--- Excerpted data Enclosed Below ---

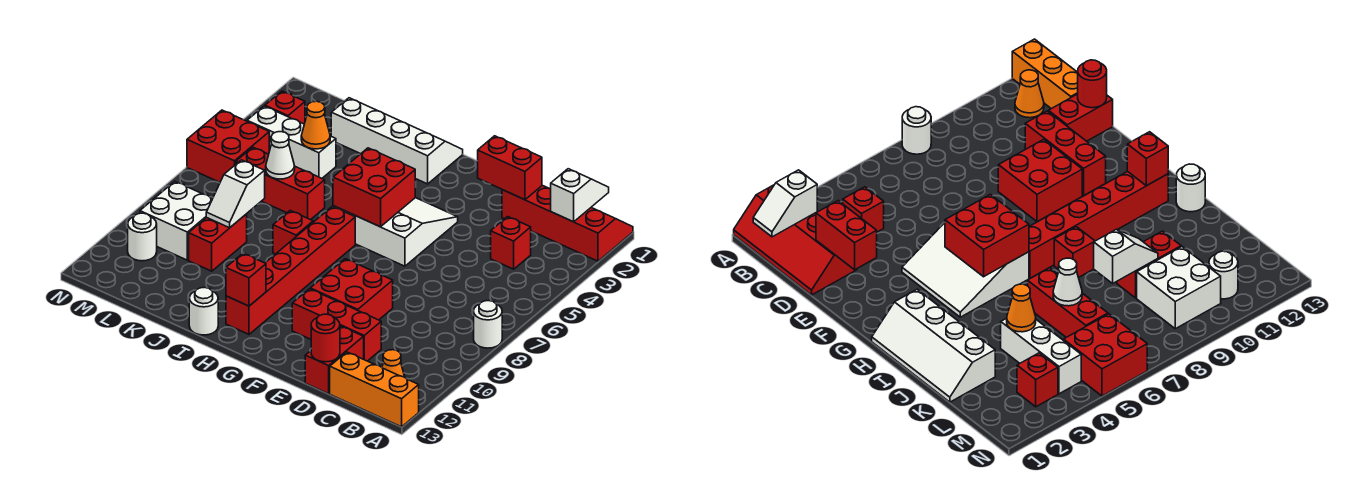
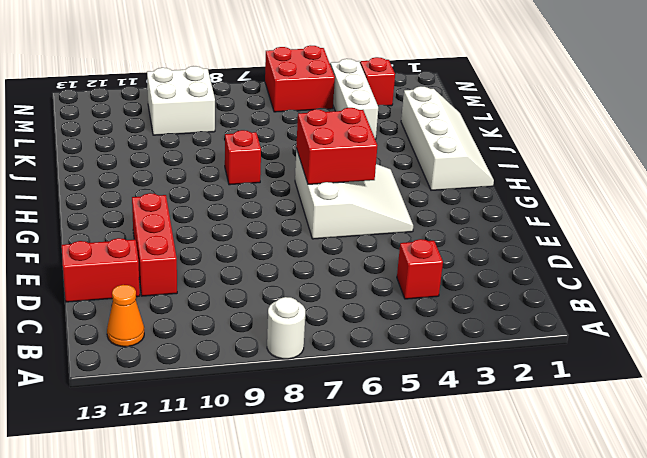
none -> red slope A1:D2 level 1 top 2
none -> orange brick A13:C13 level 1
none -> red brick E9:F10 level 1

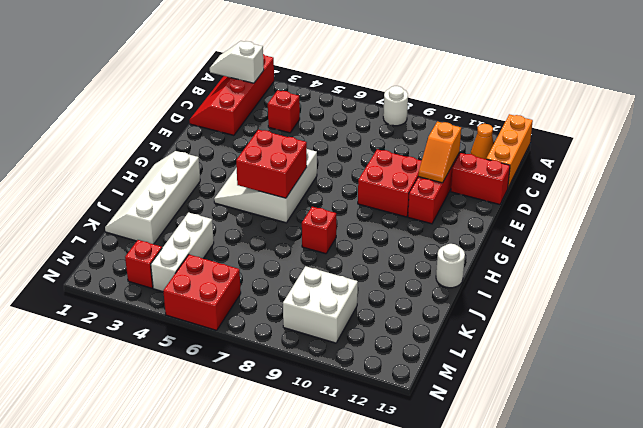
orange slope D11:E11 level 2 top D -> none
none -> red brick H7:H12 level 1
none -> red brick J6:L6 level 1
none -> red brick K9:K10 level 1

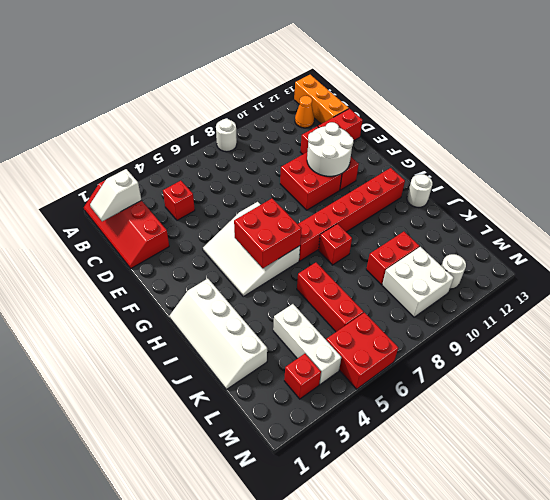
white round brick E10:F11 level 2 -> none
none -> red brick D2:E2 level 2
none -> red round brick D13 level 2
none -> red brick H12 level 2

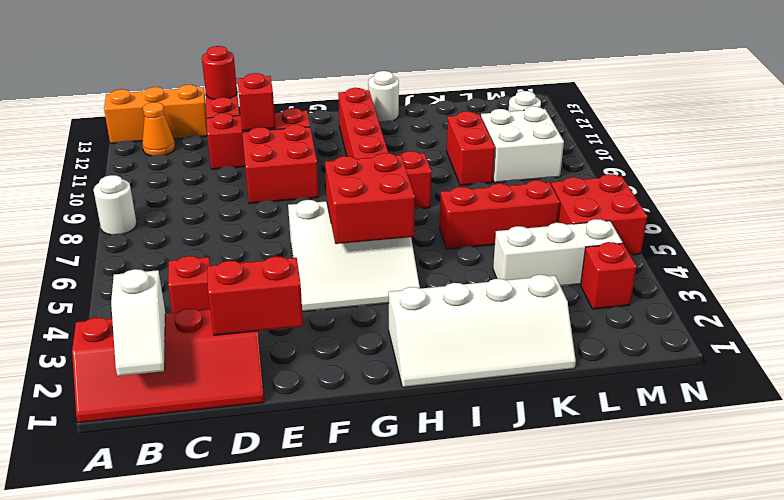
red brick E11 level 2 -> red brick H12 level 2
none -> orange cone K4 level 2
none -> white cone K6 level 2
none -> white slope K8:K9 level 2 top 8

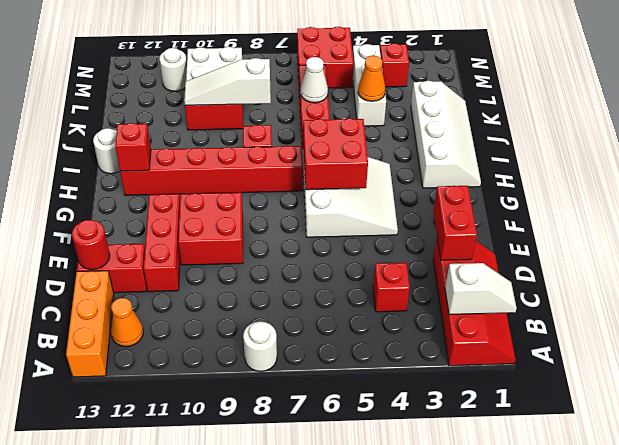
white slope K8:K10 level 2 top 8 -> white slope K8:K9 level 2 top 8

--- End of Enclosed Excerpted data ---
--- Excerpted data Enclosed Below ---

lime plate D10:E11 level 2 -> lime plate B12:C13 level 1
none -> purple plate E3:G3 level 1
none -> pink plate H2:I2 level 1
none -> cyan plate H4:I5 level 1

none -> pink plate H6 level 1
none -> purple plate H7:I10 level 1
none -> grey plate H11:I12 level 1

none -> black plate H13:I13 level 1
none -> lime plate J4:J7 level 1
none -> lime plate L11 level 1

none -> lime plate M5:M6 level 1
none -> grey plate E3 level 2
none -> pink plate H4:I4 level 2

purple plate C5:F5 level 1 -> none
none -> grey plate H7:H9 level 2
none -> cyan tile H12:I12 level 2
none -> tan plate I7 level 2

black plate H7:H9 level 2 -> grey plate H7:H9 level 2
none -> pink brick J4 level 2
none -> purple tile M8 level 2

--- End of Enclosed Excerpted data ---

**Task instructions:**
Write back the stretch of lines above that begins with the line holding "none -> red slope A1:D2 level 1 top 2" and ends with the line holding "white slope K8:K10", both included, exactly as written. Pictures stay out.

**Reply to the task:**
none -> red slope A1:D2 level 1 top 2
none -> orange brick A13:C13 level 1
none -> red brick E9:F10 level 1

orange slope D11:E11 level 2 top D -> none
none -> red brick H7:H12 level 1
none -> red brick J6:L6 level 1
none -> red brick K9:K10 level 1

white round brick E10:F11 level 2 -> none
none -> red brick D2:E2 level 2
none -> red round brick D13 level 2
none -> red brick H12 level 2

red brick E11 level 2 -> red brick H12 level 2
none -> orange cone K4 level 2
none -> white cone K6 level 2
none -> white slope K8:K9 level 2 top 8

white slope K8:K10 level 2 top 8 -> white slope K8:K9 level 2 top 8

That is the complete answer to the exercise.